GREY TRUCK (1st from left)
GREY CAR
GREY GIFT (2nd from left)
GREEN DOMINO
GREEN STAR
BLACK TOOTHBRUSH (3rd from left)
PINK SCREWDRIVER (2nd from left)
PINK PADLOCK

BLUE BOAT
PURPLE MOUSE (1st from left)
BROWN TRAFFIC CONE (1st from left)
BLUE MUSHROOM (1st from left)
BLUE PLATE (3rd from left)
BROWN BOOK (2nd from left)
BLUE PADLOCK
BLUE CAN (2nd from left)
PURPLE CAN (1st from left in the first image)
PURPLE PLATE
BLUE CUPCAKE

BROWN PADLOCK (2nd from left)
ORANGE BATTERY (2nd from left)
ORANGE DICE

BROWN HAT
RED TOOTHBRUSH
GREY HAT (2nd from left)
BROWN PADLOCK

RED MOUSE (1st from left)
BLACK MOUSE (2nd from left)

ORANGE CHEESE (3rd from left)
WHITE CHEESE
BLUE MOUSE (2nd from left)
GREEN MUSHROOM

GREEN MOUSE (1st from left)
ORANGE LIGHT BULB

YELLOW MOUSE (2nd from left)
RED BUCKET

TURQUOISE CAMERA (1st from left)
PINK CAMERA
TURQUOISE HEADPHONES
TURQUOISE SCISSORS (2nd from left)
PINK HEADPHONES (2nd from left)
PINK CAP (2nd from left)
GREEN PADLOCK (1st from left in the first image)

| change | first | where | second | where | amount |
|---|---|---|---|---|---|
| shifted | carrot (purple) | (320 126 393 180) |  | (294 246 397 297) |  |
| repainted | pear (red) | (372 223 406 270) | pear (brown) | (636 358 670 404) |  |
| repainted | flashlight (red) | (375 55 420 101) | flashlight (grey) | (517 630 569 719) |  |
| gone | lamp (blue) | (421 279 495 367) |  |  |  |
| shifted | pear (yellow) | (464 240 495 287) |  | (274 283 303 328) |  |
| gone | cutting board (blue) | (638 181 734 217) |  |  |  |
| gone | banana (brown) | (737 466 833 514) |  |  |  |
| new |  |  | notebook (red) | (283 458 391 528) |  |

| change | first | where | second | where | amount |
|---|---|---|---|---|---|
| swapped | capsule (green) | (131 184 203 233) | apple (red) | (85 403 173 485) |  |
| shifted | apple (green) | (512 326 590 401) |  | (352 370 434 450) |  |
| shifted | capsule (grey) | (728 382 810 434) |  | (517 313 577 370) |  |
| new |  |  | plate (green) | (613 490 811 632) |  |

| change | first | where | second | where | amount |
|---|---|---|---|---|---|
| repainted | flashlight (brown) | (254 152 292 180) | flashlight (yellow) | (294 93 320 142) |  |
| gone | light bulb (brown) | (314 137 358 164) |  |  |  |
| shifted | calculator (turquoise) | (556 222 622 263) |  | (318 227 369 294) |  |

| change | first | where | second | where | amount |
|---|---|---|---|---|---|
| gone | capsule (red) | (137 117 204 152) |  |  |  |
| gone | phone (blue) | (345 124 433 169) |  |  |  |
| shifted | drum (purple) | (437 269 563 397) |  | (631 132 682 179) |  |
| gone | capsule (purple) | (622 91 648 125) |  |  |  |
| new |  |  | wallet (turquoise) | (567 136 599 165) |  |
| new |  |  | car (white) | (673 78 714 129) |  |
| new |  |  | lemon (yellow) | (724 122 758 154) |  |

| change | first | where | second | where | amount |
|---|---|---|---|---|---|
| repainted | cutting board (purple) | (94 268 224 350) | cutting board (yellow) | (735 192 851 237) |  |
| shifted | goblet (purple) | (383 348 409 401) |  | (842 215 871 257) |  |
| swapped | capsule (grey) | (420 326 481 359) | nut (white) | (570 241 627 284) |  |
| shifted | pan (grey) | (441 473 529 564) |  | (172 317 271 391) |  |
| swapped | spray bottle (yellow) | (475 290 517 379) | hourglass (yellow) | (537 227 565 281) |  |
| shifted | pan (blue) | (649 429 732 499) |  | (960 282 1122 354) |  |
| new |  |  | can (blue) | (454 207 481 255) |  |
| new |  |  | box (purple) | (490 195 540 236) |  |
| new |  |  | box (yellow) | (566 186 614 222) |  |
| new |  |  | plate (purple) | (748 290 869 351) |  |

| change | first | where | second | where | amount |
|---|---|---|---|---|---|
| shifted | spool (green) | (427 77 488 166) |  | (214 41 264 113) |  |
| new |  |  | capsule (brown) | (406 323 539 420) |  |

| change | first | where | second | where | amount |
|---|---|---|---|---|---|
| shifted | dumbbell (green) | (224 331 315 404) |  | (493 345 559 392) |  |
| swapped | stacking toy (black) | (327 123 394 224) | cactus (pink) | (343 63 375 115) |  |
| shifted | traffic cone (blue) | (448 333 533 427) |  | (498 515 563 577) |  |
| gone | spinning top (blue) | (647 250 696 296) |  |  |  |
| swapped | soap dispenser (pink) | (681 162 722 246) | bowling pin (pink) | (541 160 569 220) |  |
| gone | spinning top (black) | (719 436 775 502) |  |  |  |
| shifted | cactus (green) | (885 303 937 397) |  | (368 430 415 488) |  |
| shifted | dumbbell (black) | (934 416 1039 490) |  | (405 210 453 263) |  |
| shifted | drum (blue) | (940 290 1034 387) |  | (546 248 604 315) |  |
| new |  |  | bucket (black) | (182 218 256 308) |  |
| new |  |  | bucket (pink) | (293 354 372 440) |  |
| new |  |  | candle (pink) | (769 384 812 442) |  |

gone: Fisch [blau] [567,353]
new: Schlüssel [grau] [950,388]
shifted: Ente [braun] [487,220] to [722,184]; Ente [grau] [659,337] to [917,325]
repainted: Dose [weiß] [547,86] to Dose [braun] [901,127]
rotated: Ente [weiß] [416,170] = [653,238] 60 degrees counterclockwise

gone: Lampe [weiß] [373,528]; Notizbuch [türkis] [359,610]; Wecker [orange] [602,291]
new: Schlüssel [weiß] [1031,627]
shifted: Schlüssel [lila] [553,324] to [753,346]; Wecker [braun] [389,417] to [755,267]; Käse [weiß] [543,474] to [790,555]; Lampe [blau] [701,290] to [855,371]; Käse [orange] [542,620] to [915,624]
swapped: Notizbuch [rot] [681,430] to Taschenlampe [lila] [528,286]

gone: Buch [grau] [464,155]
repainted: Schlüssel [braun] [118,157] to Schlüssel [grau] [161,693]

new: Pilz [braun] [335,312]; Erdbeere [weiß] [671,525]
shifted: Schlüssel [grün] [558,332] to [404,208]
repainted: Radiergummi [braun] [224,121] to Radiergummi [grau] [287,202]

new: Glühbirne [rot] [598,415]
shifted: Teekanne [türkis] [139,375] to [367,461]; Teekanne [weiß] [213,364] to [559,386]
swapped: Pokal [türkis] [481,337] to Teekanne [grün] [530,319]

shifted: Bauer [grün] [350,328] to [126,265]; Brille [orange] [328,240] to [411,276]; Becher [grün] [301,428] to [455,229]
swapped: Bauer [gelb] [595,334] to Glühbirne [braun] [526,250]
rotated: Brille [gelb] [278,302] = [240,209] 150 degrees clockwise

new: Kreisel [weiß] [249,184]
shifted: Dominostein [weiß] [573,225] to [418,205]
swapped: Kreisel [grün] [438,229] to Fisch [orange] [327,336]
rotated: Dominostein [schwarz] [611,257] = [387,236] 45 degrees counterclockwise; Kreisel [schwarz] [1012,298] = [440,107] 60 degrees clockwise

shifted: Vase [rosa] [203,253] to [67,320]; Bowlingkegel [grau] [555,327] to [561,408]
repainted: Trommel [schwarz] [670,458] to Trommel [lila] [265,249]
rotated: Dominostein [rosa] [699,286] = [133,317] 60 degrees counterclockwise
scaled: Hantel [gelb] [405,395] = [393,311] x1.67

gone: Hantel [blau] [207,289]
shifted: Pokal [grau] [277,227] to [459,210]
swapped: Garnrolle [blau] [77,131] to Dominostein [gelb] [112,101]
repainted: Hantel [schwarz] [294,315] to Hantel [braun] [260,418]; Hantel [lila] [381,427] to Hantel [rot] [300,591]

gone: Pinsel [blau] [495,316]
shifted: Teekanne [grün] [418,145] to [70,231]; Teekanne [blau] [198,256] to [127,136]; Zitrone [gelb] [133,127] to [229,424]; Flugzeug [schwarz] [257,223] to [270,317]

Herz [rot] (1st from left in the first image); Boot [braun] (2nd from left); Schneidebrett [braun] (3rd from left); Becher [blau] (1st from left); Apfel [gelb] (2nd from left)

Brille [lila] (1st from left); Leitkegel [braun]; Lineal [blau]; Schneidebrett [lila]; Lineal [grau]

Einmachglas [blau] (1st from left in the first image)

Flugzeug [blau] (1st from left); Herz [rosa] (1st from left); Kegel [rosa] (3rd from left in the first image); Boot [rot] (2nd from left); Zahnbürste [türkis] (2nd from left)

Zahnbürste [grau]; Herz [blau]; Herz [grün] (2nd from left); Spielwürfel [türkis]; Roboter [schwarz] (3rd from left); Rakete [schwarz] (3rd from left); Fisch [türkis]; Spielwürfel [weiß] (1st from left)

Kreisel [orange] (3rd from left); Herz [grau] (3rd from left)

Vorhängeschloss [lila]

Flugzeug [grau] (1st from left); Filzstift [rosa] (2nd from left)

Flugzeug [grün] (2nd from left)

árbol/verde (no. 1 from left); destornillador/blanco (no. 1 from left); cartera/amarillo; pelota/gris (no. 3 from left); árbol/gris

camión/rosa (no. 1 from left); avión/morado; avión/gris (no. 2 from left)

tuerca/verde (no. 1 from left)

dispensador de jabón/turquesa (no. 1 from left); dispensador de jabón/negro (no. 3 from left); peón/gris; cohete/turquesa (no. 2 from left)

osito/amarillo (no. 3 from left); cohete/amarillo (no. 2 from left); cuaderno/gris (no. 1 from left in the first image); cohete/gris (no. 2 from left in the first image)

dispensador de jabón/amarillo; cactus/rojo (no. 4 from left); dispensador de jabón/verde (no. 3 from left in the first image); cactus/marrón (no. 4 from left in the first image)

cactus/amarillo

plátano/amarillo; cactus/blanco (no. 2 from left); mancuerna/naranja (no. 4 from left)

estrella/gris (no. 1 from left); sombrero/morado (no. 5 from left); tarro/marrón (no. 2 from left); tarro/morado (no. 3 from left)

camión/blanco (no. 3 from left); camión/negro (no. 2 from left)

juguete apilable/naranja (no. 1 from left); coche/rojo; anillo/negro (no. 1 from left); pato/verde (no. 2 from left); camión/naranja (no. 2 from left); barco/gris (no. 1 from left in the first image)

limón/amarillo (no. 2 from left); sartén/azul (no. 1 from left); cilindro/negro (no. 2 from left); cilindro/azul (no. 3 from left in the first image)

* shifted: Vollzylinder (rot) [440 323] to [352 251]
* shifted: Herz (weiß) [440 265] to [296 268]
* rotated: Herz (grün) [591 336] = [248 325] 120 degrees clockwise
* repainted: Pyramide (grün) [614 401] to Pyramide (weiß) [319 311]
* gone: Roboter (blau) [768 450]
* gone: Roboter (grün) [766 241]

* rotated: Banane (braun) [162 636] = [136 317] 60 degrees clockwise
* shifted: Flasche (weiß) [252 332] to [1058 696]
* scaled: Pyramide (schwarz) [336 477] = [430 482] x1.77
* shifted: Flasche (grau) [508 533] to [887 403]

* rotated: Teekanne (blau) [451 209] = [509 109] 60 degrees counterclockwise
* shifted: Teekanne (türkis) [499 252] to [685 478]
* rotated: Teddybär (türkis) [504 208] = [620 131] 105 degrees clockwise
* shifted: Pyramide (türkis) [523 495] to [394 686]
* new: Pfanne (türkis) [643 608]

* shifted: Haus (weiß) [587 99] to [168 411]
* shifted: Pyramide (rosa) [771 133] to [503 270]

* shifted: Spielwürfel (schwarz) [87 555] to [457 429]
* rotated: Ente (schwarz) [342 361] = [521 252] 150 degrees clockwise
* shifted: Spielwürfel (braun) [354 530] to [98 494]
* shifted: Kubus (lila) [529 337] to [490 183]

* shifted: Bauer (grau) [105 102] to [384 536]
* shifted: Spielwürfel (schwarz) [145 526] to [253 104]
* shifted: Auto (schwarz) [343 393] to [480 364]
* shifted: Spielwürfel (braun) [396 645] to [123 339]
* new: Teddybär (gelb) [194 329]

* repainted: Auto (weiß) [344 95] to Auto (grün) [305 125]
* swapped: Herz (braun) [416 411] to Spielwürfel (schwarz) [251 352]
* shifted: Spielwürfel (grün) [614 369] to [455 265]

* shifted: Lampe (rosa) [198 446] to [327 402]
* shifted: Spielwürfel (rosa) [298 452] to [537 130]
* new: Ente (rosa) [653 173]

....................

◆ **Problem details**: Check the records above and copy each line that has the string "pear".

◆ **Solved exercise**:
| repainted | pear (red) | (372 223 406 270) | pear (brown) | (636 358 670 404) |  |
| shifted | pear (yellow) | (464 240 495 287) |  | (274 283 303 328) |  |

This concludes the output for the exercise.